━━━ EXCERPTED RECORDS ━━━
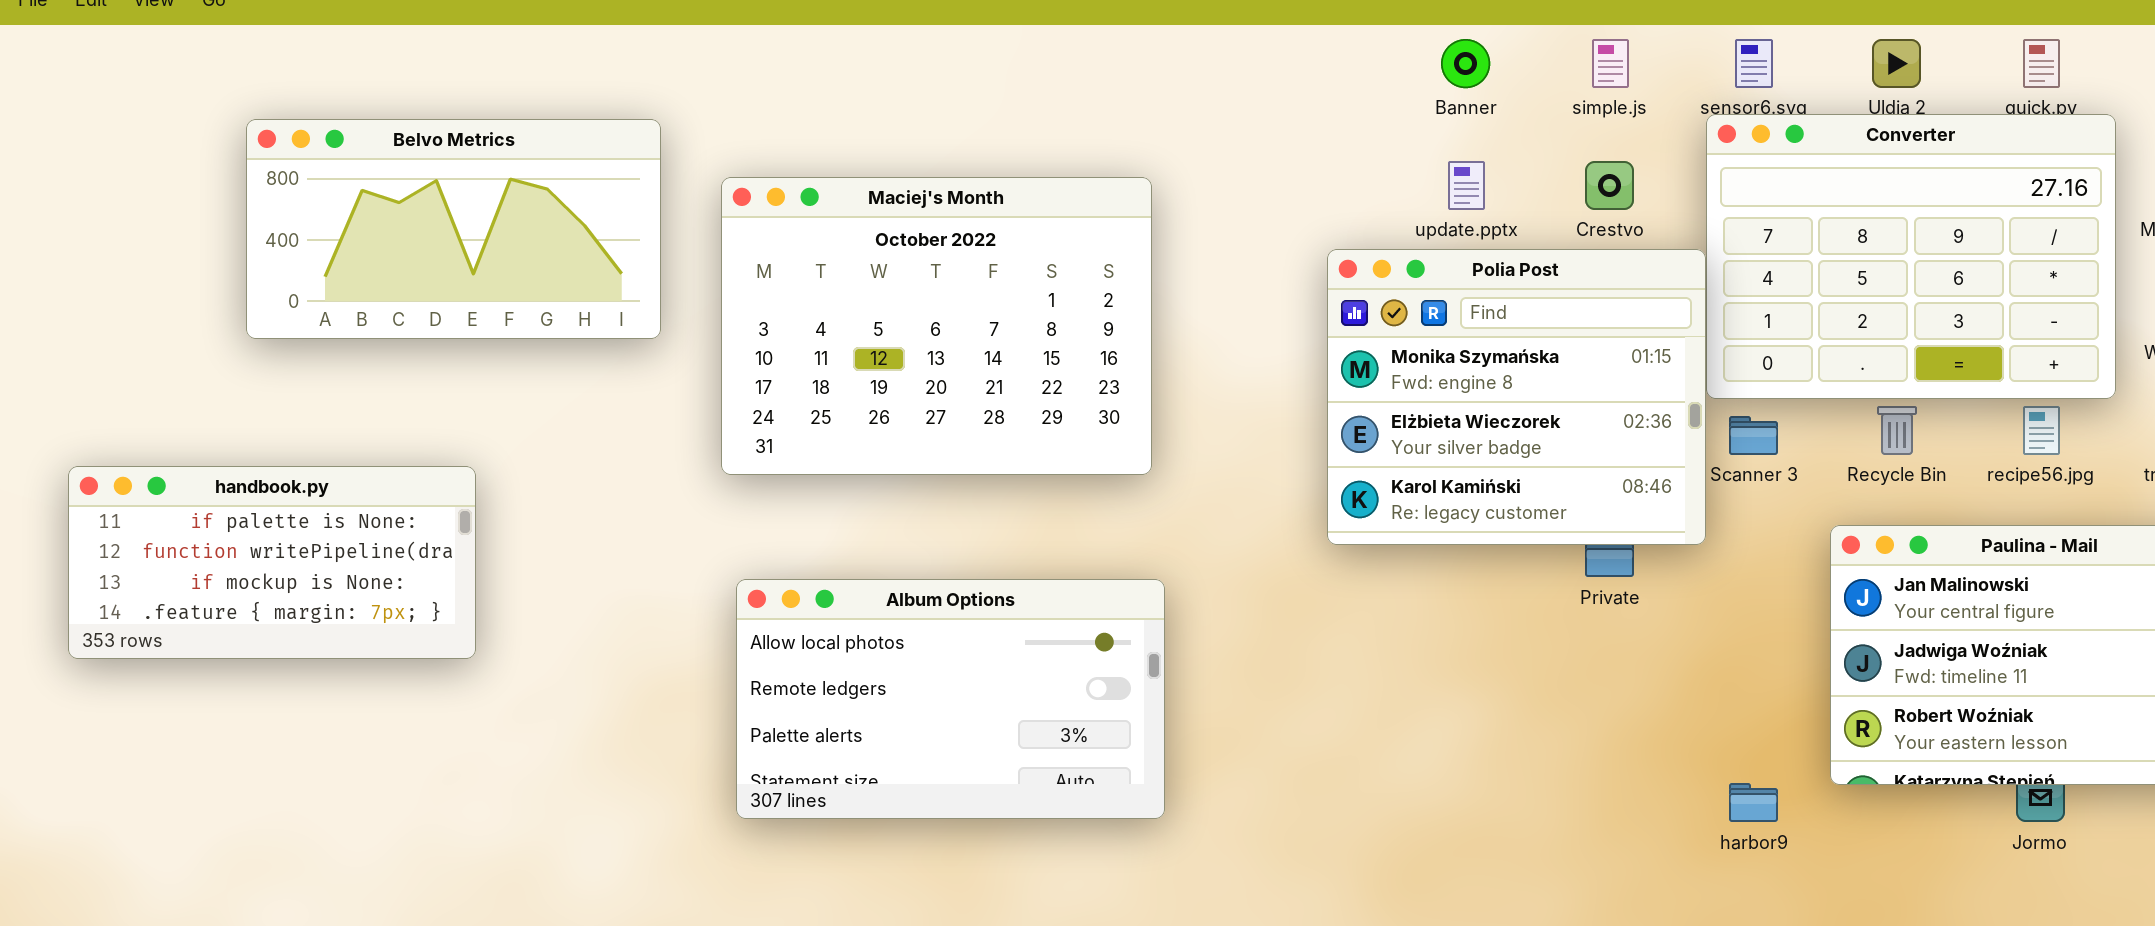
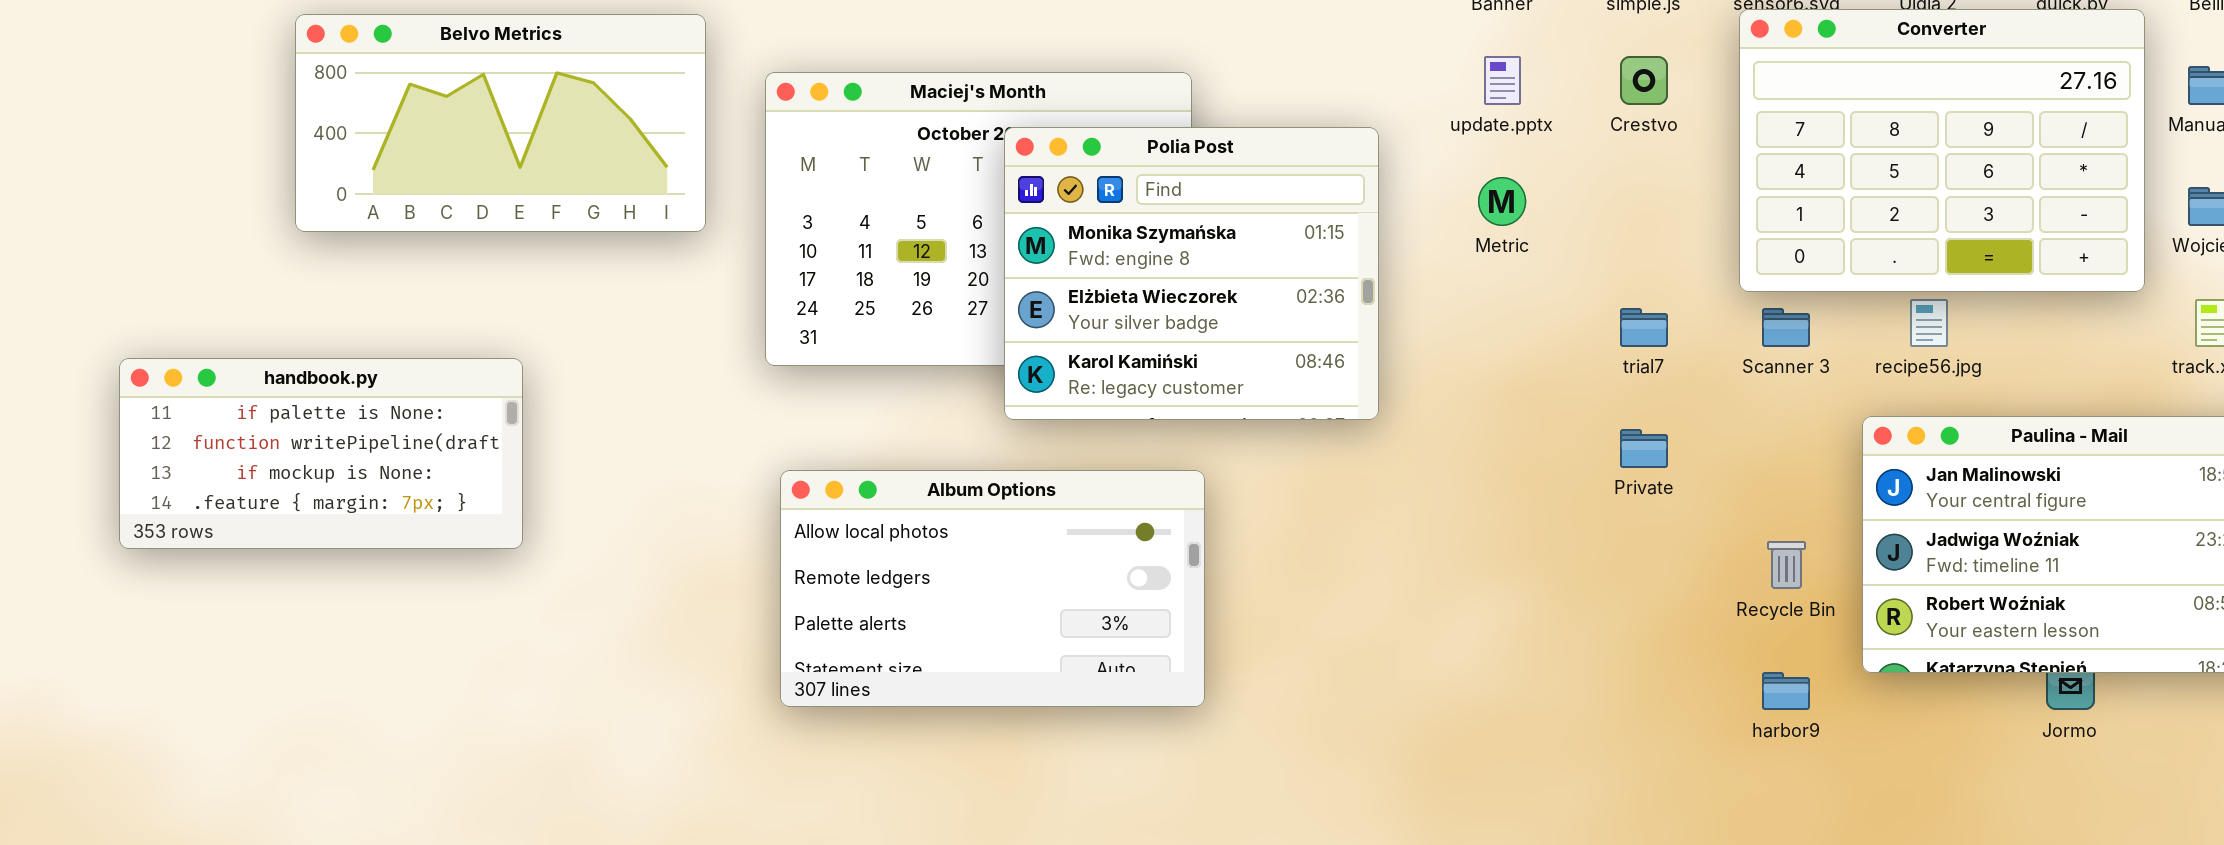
Polia Post: [1327,249,1706,545] -> [1004,127,1379,420], moved
Recycle Bin: [1877,406,1917,455] -> [1767,541,1806,589], moved
recipe56.jpg: [2023,406,2060,455] -> [1910,299,1948,347], moved

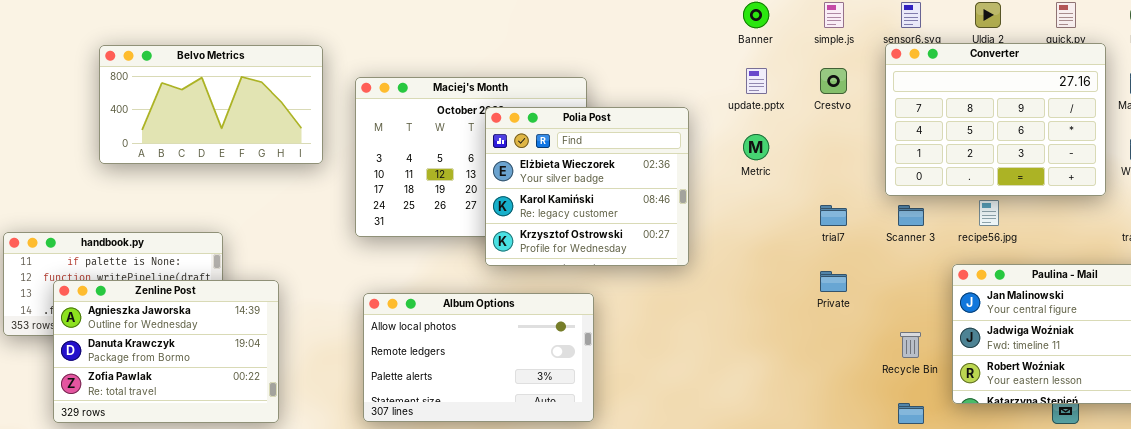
Polia Post: [1004,127,1379,420] -> [485,107,689,266], scrolled down 1 row
Zenline Post: none -> [53,280,279,423], opened

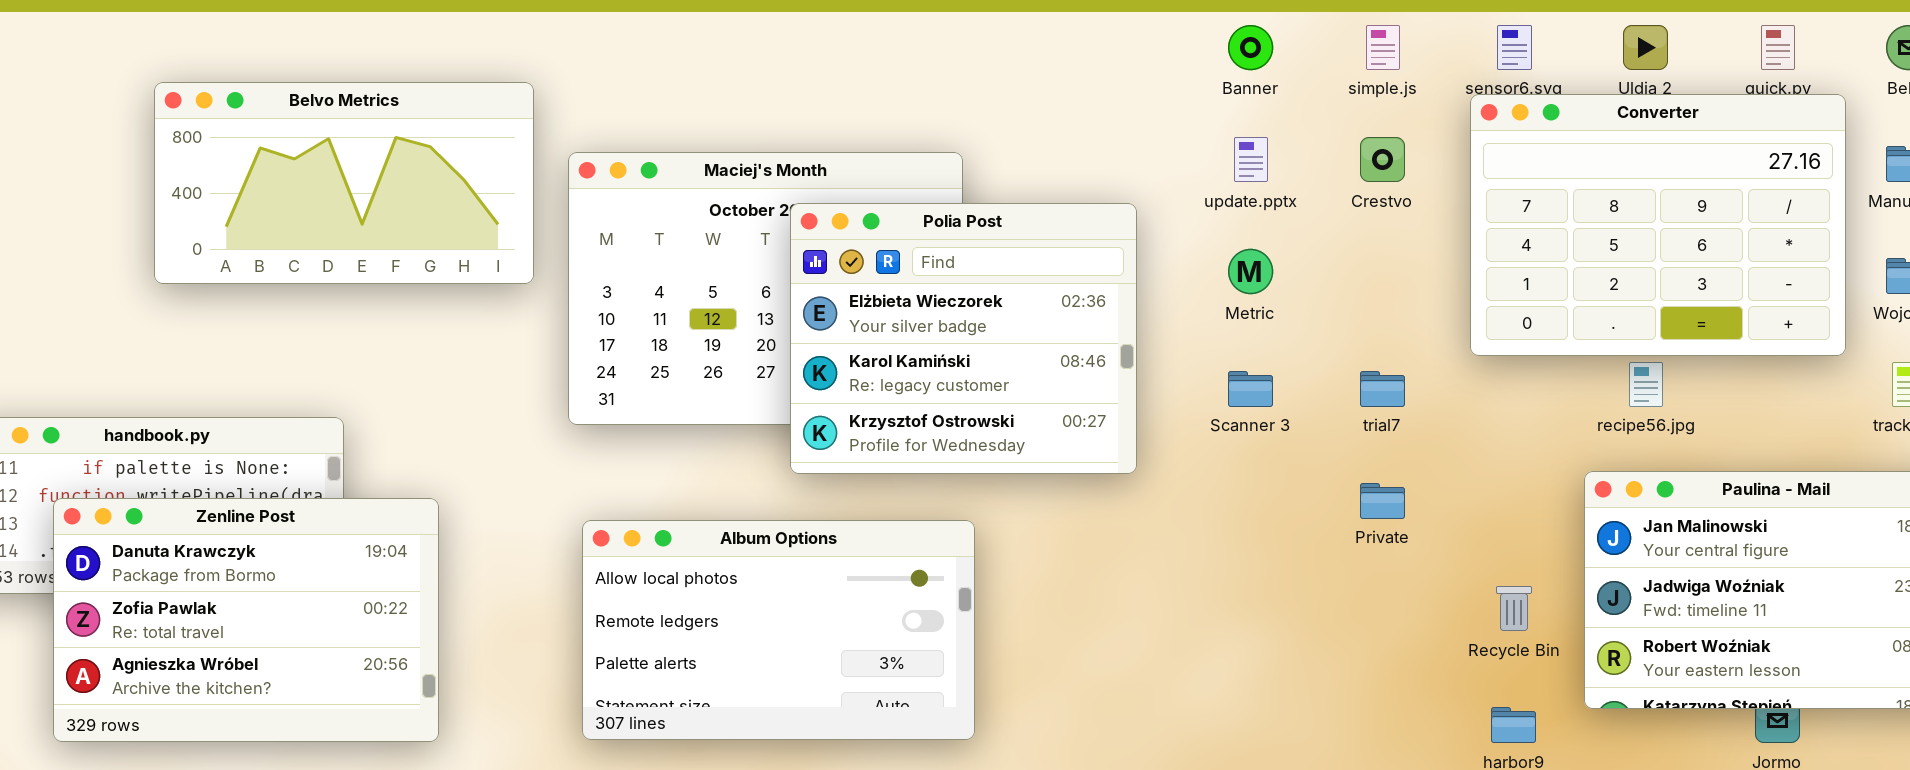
Belvo Metrics: [99,45,323,164] -> [154,82,534,284], moved
Scanner 3: [898,205,924,226] -> [1228,371,1273,407], moved
Zenline Post: [53,280,279,423] -> [53,498,439,742], scrolled down 1 row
━━━
PROBLEM TO SOLVE — Exactly repeat the lines from the line that contains "Belvo Metrics: [99,45,323,164]" to the end of the entries, both included, and leave out all other lines.

RESPONSE AREA —
Belvo Metrics: [99,45,323,164] -> [154,82,534,284], moved
Scanner 3: [898,205,924,226] -> [1228,371,1273,407], moved
Zenline Post: [53,280,279,423] -> [53,498,439,742], scrolled down 1 row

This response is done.